TASK BRIEF:
Line by line, output everything from the one that contains "IC1: NOT 74LS04" through the end of the material below, exactly as written and with no pictures.
── EXCERPTED RECORDS ──
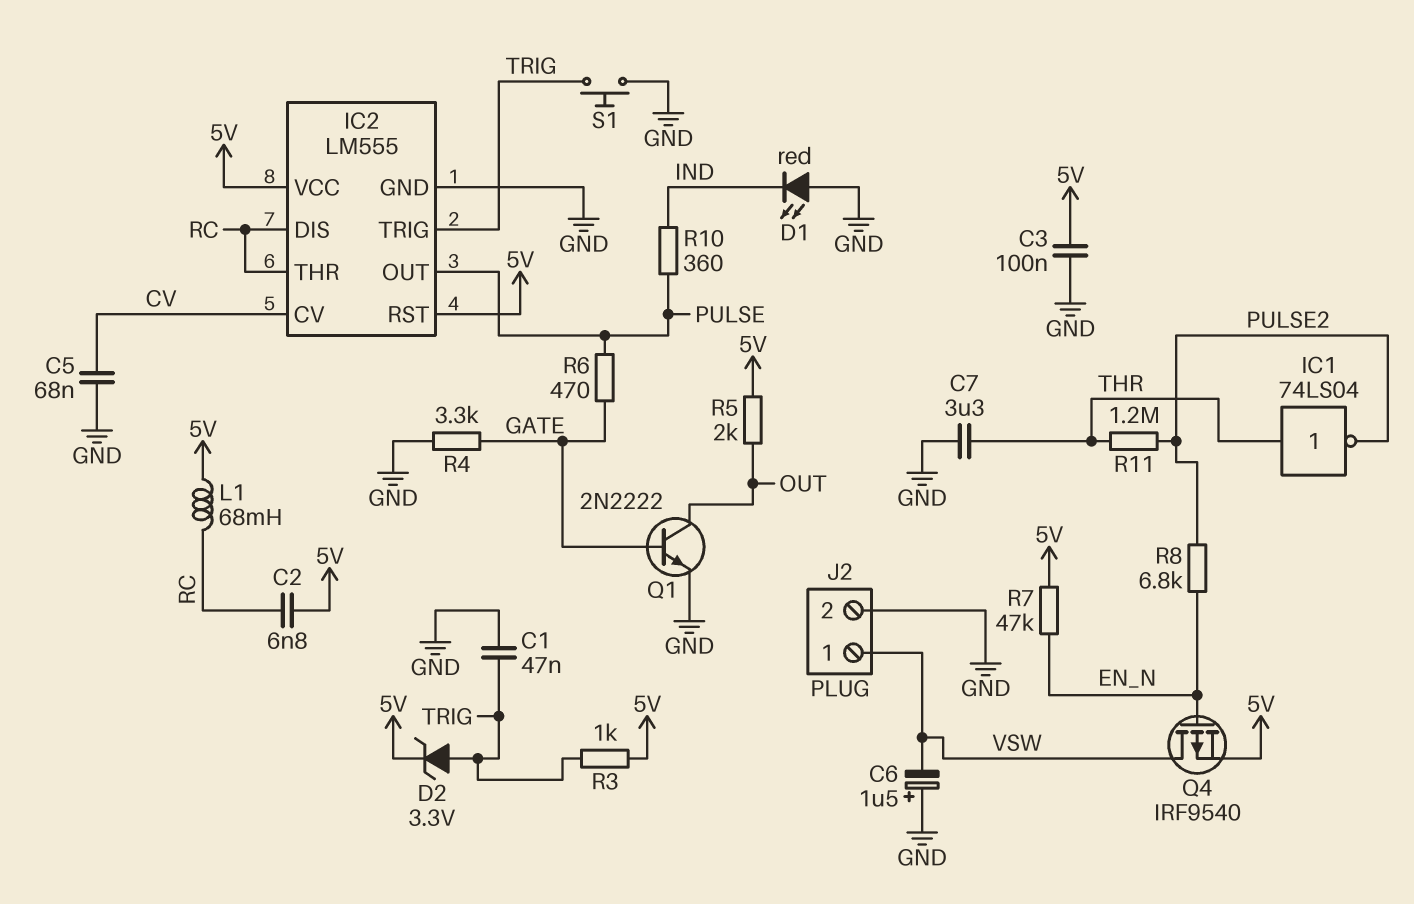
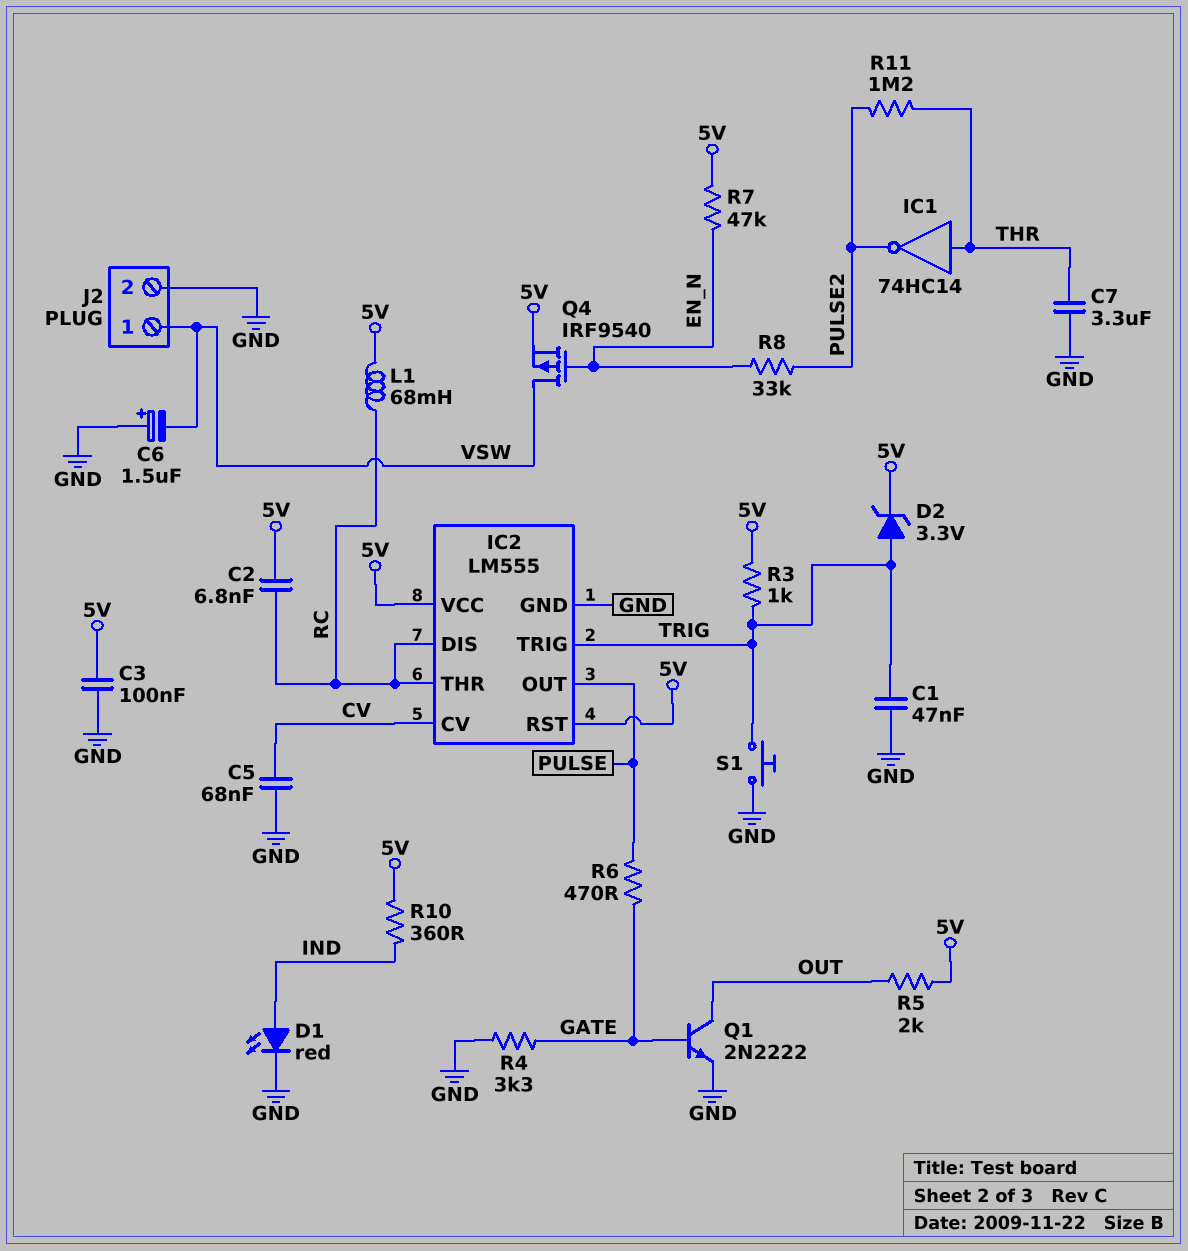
D1: LED red (A GND, K IND) -> LED red (A IND, K GND)
IC1: NOT 74LS04 (in THR, out PULSE2) -> NOT 74HC14 (in THR, out PULSE2)
R8: 6.8k (EN_N, PULSE2) -> 33k (EN_N, PULSE2)
R10: 360 (IND, PULSE) -> 360 (5V, IND)

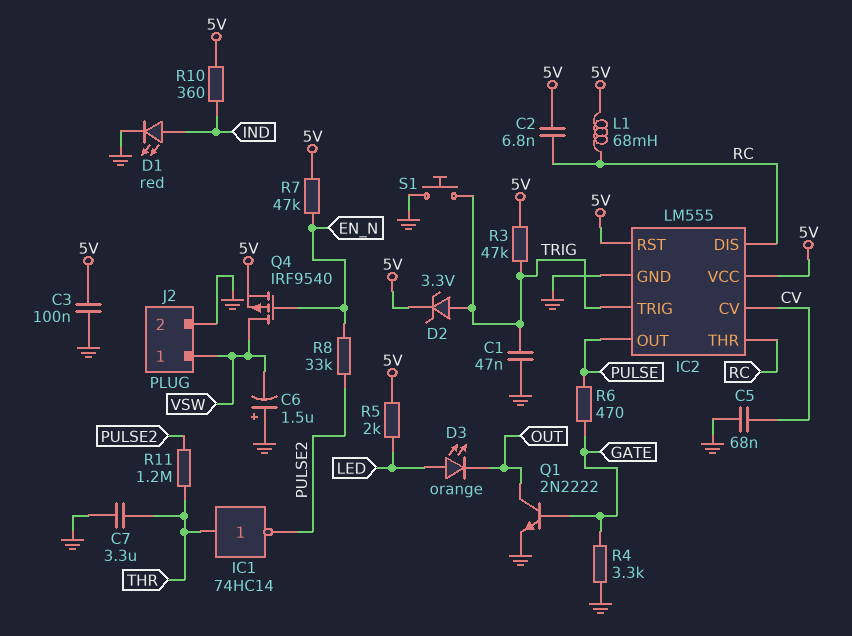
D3: none -> LED orange (A LED, K OUT)
R3: 1k (5V, TRIG) -> 47k (5V, TRIG)
R5: 2k (5V, OUT) -> 2k (5V, LED)

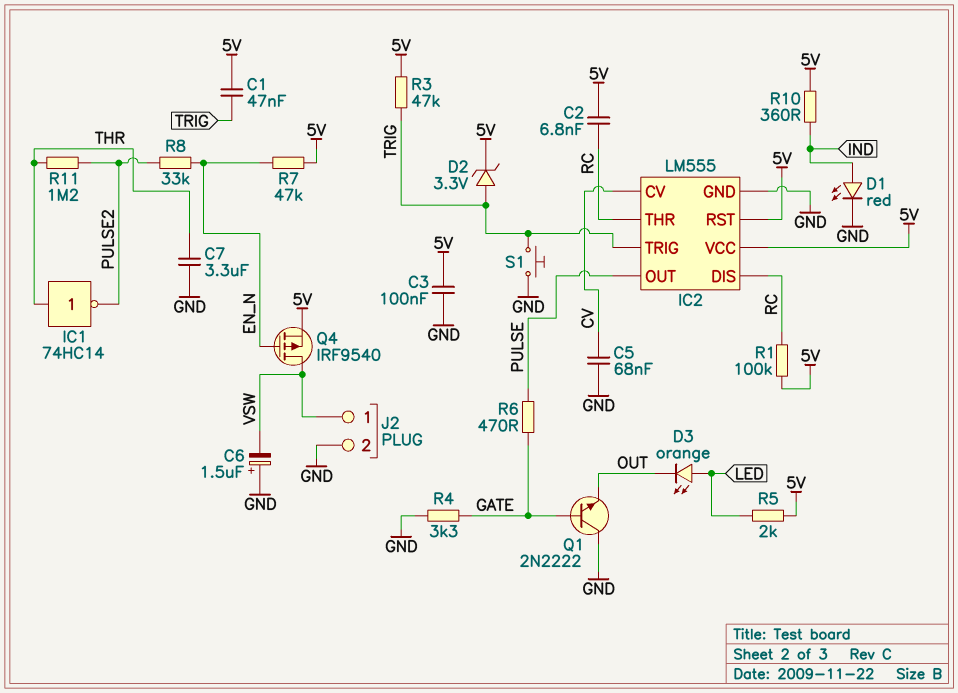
C1: 47nF (GND, TRIG) -> 47nF (5V, TRIG)
L1: 68mH (5V, RC) -> none
Q1: NPN 2N2222 (B GATE, C OUT, E GND) -> NPN 2N2222 (B GATE, C GND, E OUT)
R1: none -> 100k (5V, RC)

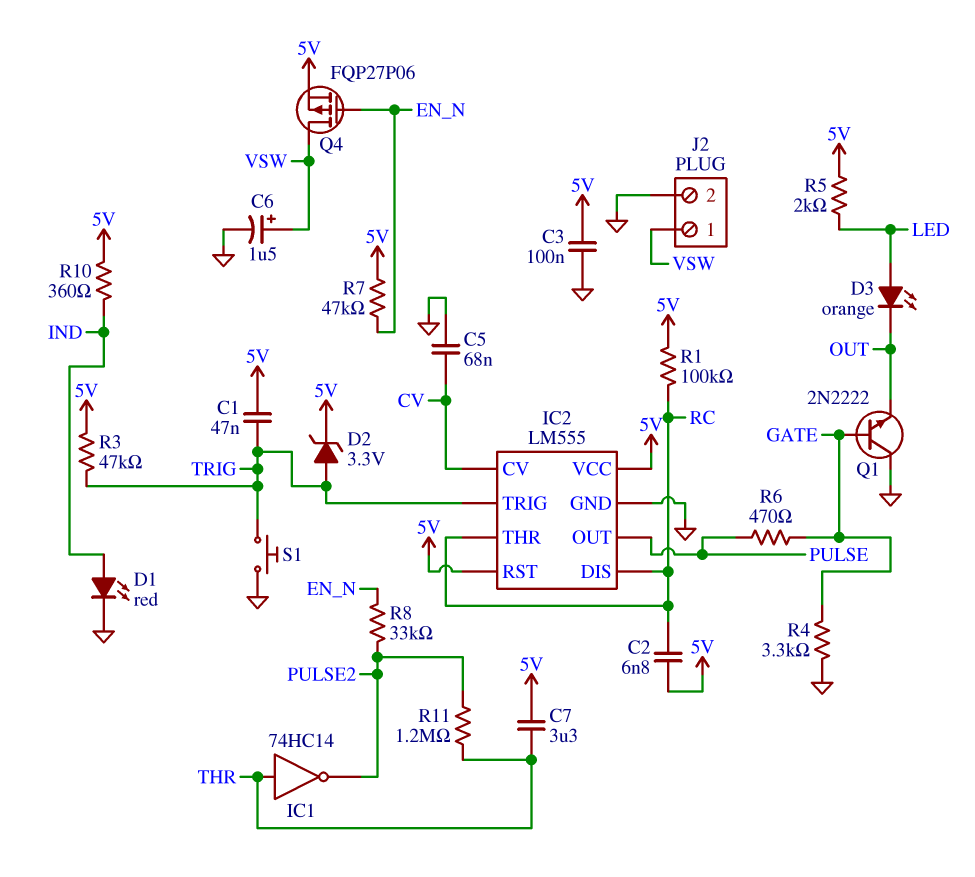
C6: 1.5uF (plus GND, minus VSW) -> 1.5uF (plus VSW, minus GND)
C7: 3.3uF (GND, THR) -> 3.3uF (5V, THR)
Q4: PMOS IRF9540 (G EN_N, D VSW, S 5V) -> PMOS FQP27P06 (G EN_N, D VSW, S 5V)

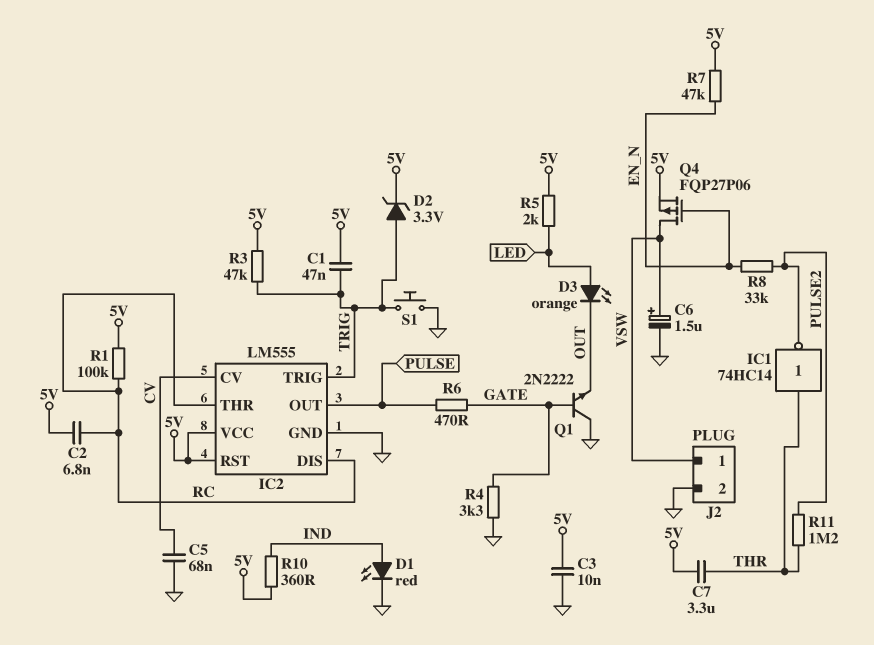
C3: 100nF (5V, GND) -> 10nF (5V, GND)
───
THE COMPLETED TASK:
IC1: NOT 74LS04 (in THR, out PULSE2) -> NOT 74HC14 (in THR, out PULSE2)
R8: 6.8k (EN_N, PULSE2) -> 33k (EN_N, PULSE2)
R10: 360 (IND, PULSE) -> 360 (5V, IND)

D3: none -> LED orange (A LED, K OUT)
R3: 1k (5V, TRIG) -> 47k (5V, TRIG)
R5: 2k (5V, OUT) -> 2k (5V, LED)

C1: 47nF (GND, TRIG) -> 47nF (5V, TRIG)
L1: 68mH (5V, RC) -> none
Q1: NPN 2N2222 (B GATE, C OUT, E GND) -> NPN 2N2222 (B GATE, C GND, E OUT)
R1: none -> 100k (5V, RC)

C6: 1.5uF (plus GND, minus VSW) -> 1.5uF (plus VSW, minus GND)
C7: 3.3uF (GND, THR) -> 3.3uF (5V, THR)
Q4: PMOS IRF9540 (G EN_N, D VSW, S 5V) -> PMOS FQP27P06 (G EN_N, D VSW, S 5V)

C3: 100nF (5V, GND) -> 10nF (5V, GND)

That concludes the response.